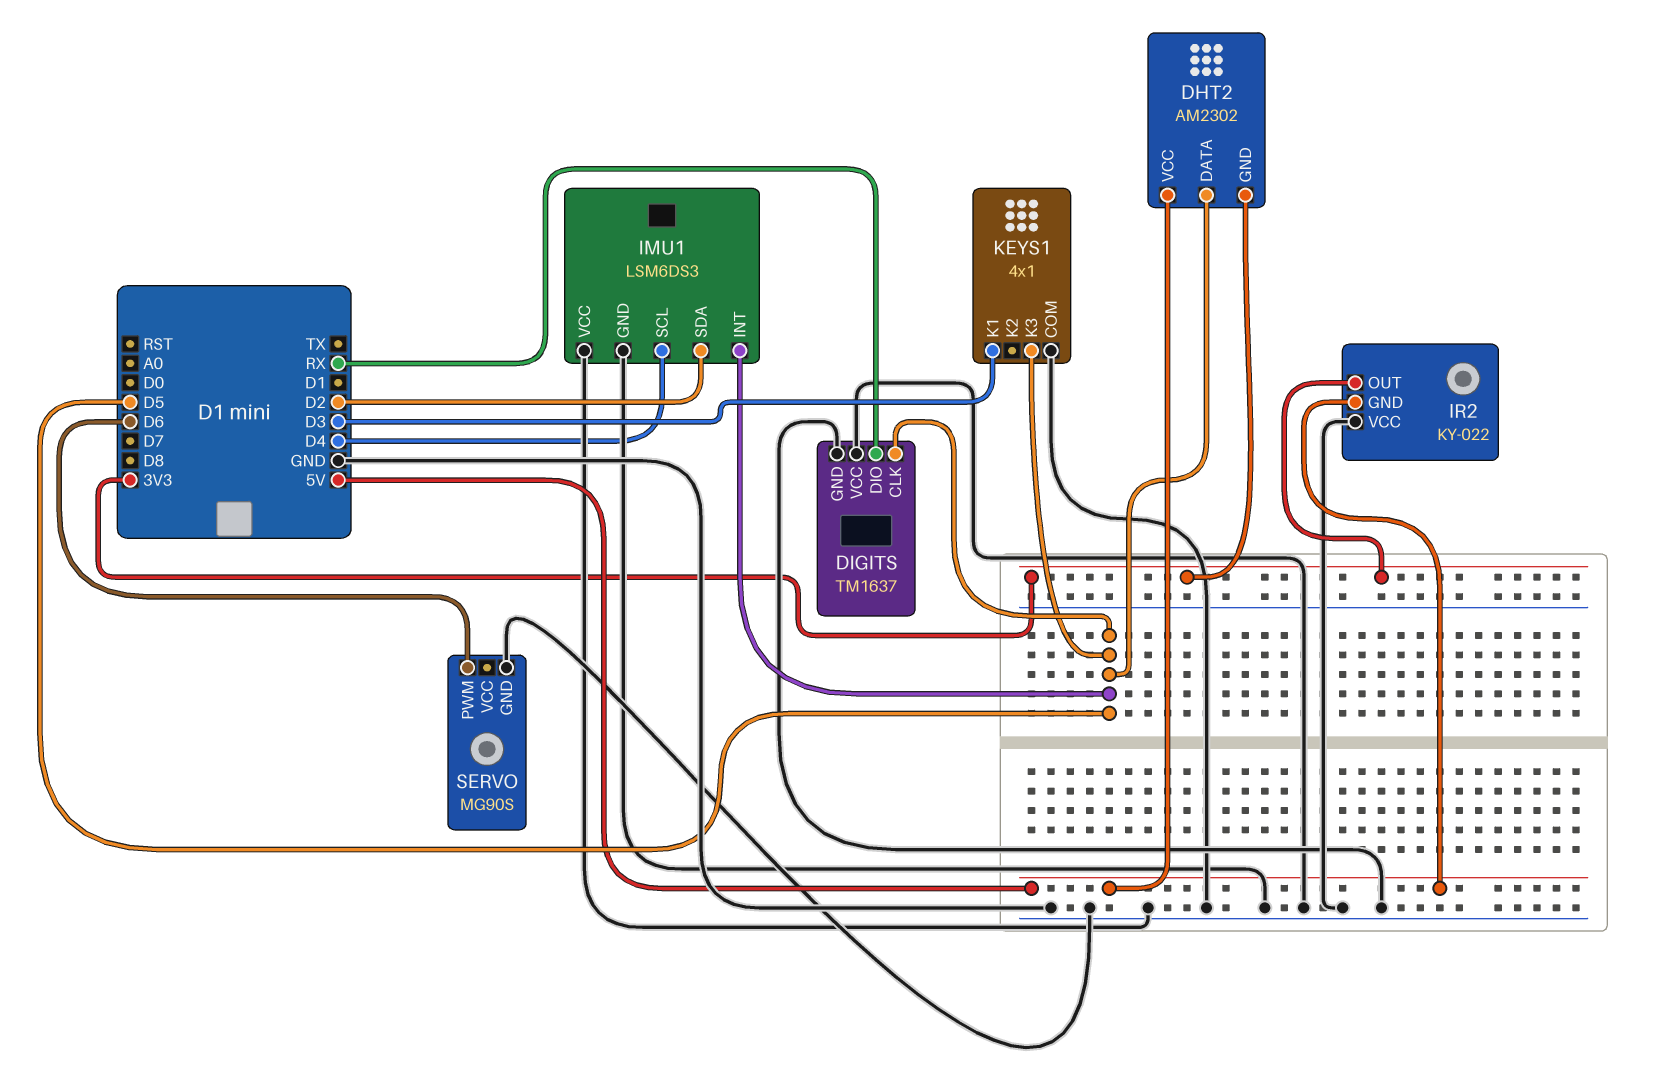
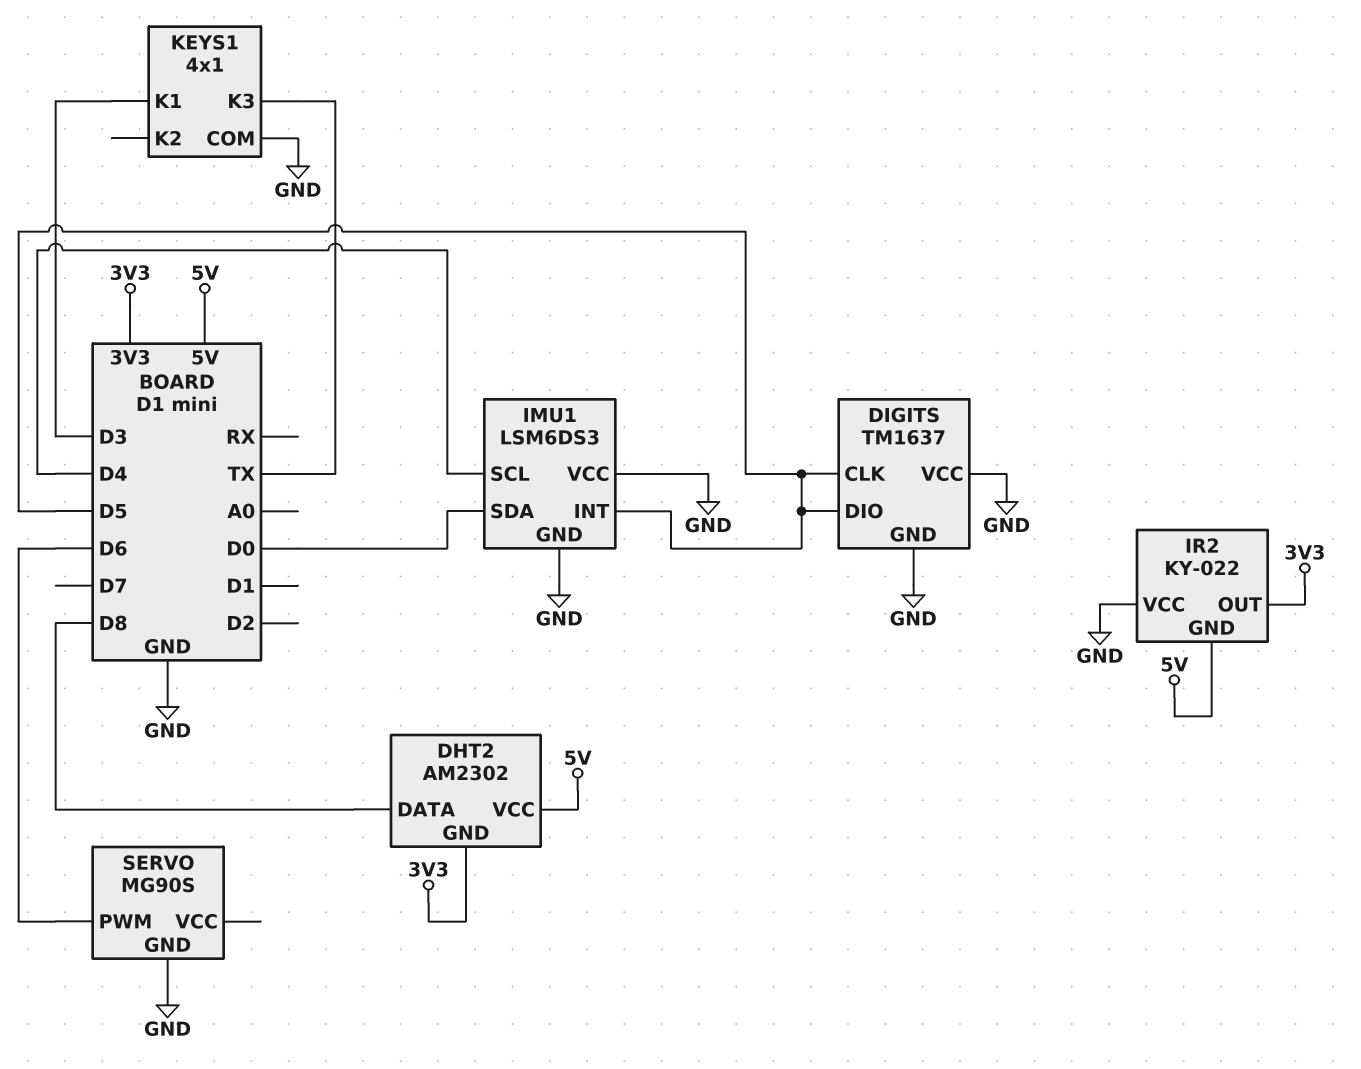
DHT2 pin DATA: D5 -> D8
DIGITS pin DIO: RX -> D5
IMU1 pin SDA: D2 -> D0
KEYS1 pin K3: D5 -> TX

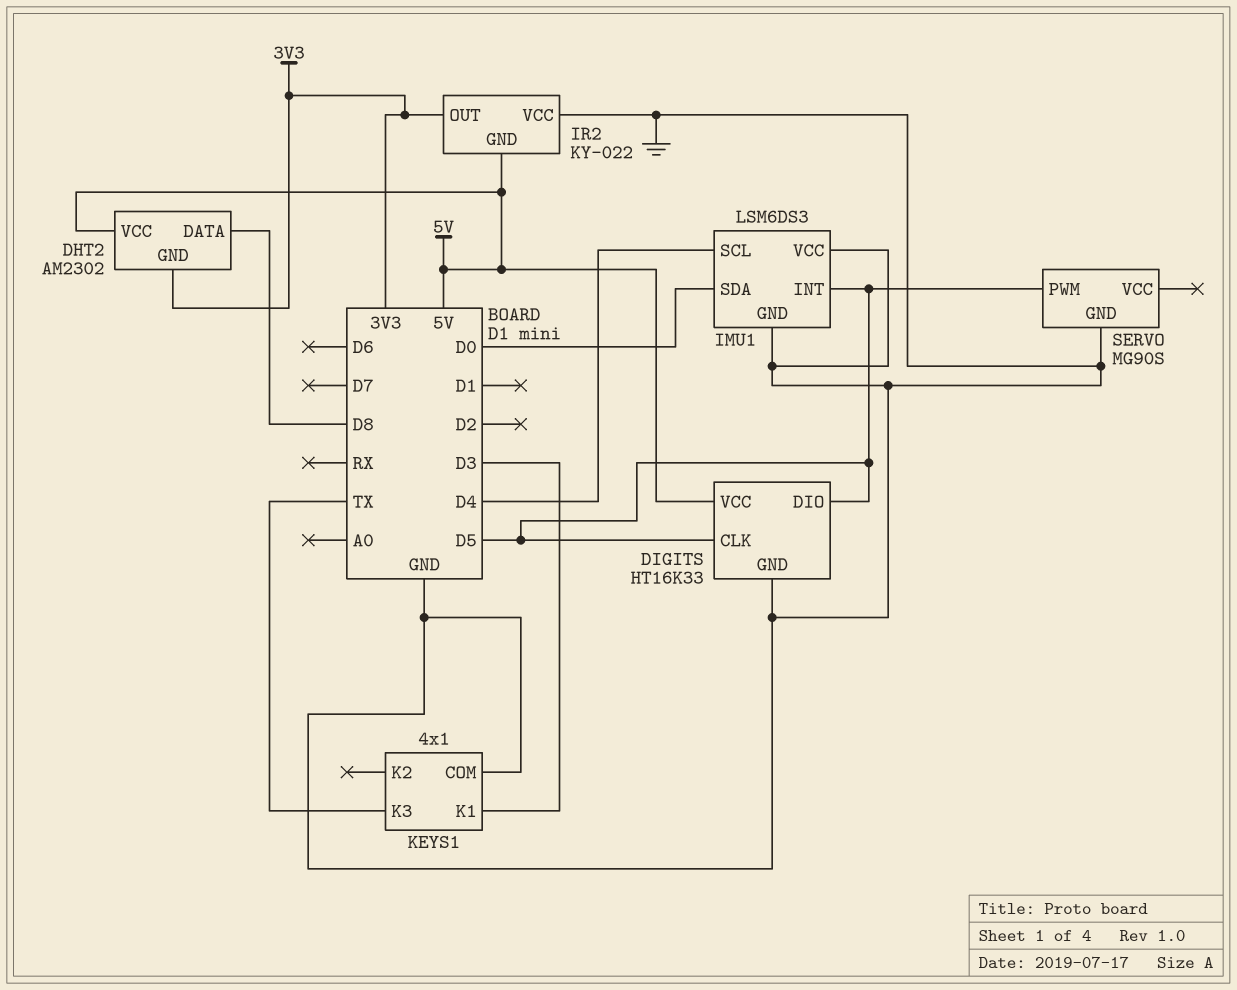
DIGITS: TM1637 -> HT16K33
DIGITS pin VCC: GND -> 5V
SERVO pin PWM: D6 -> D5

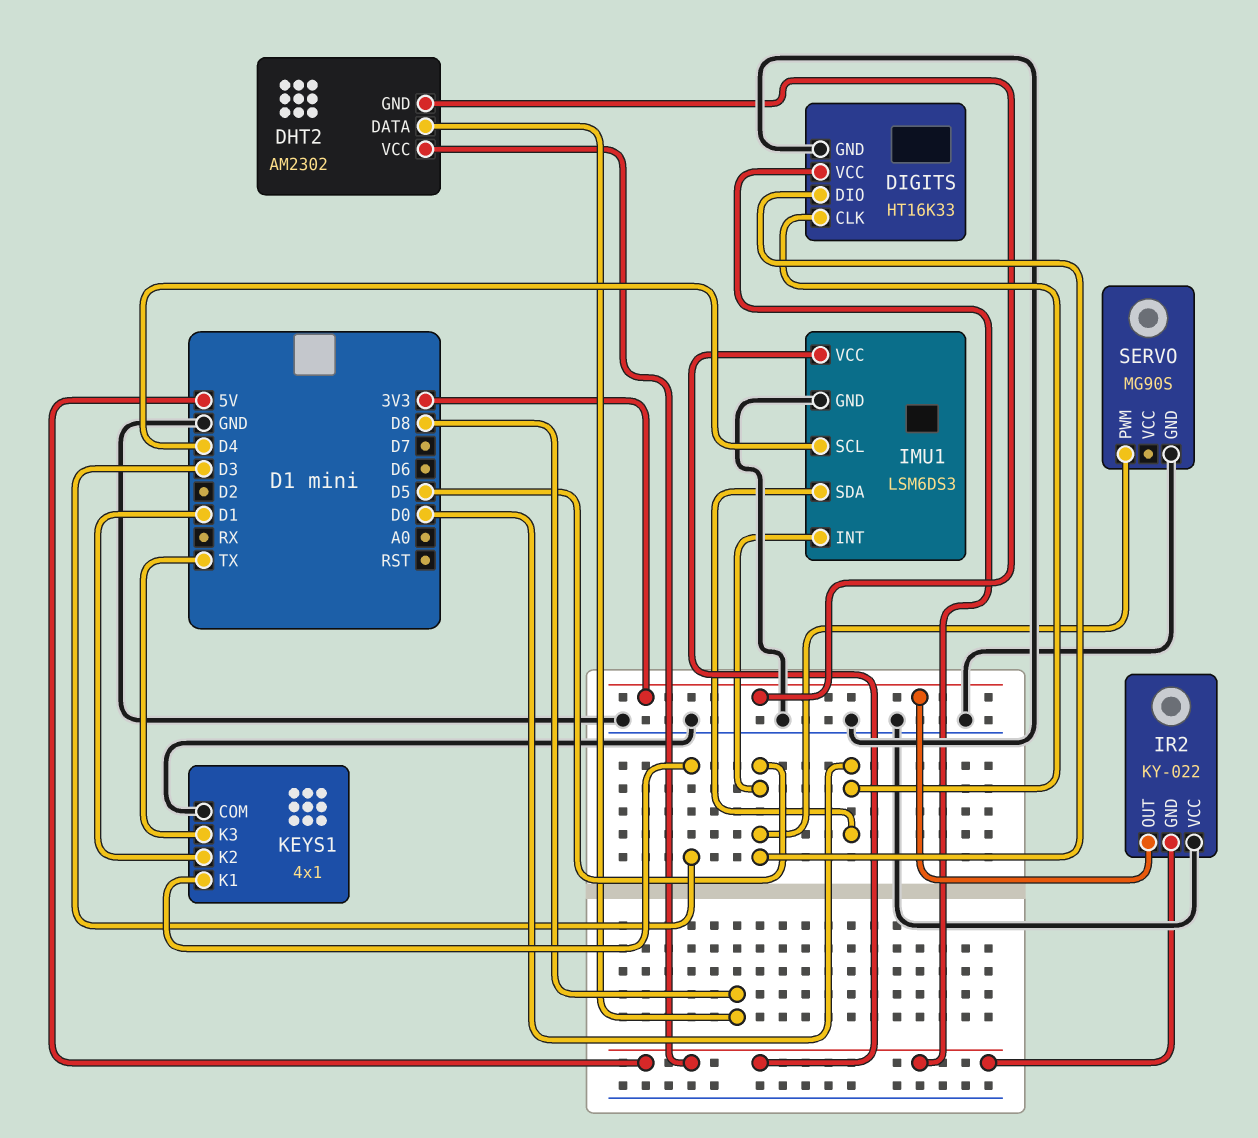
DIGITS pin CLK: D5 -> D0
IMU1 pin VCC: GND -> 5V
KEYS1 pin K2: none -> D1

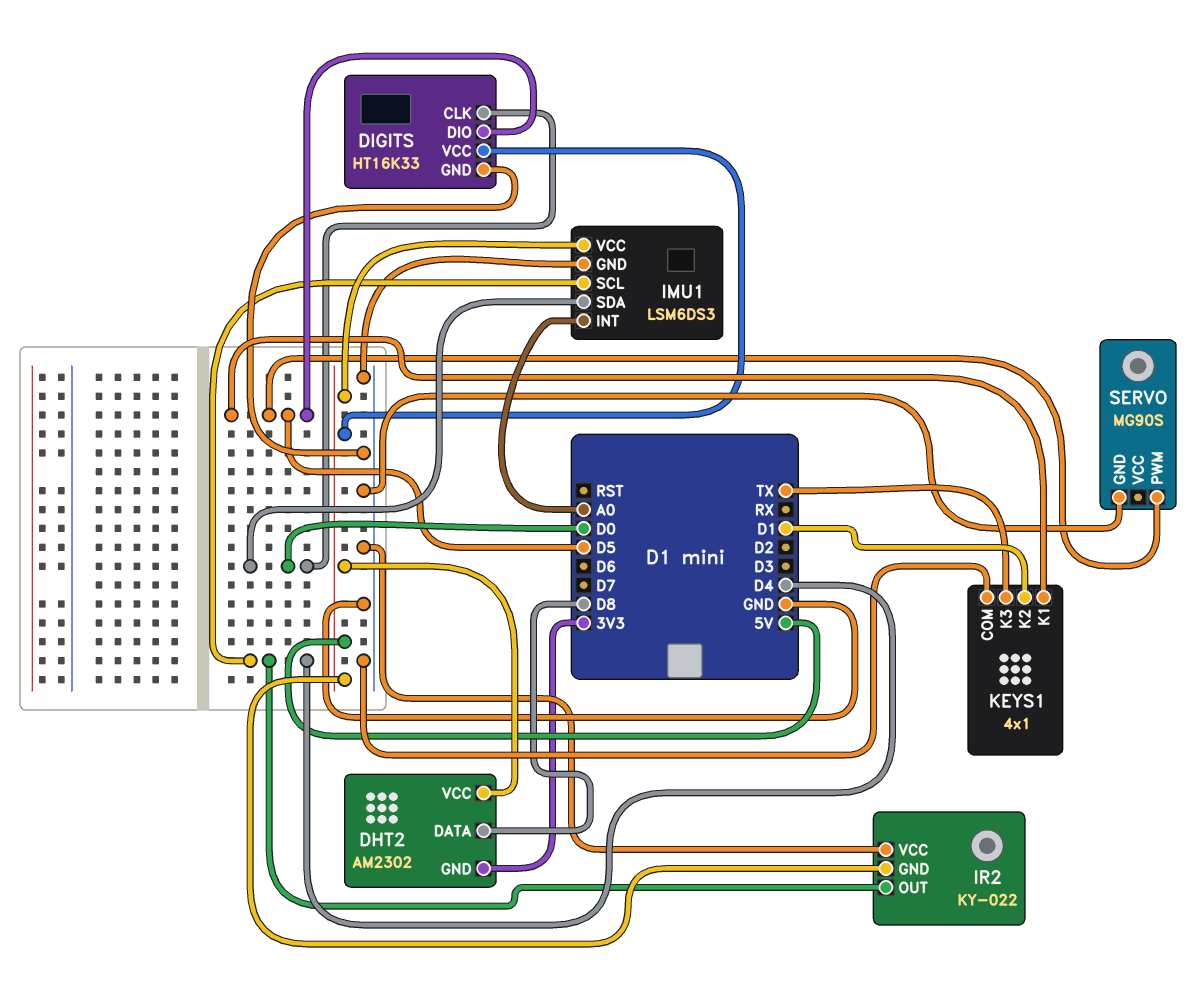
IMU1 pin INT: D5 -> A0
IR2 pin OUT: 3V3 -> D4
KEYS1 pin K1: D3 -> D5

● PROMPT: Tell how many lines in the data contain the word "DIGITS", answering with that number and no other text.

● RESPONSE AREA: 4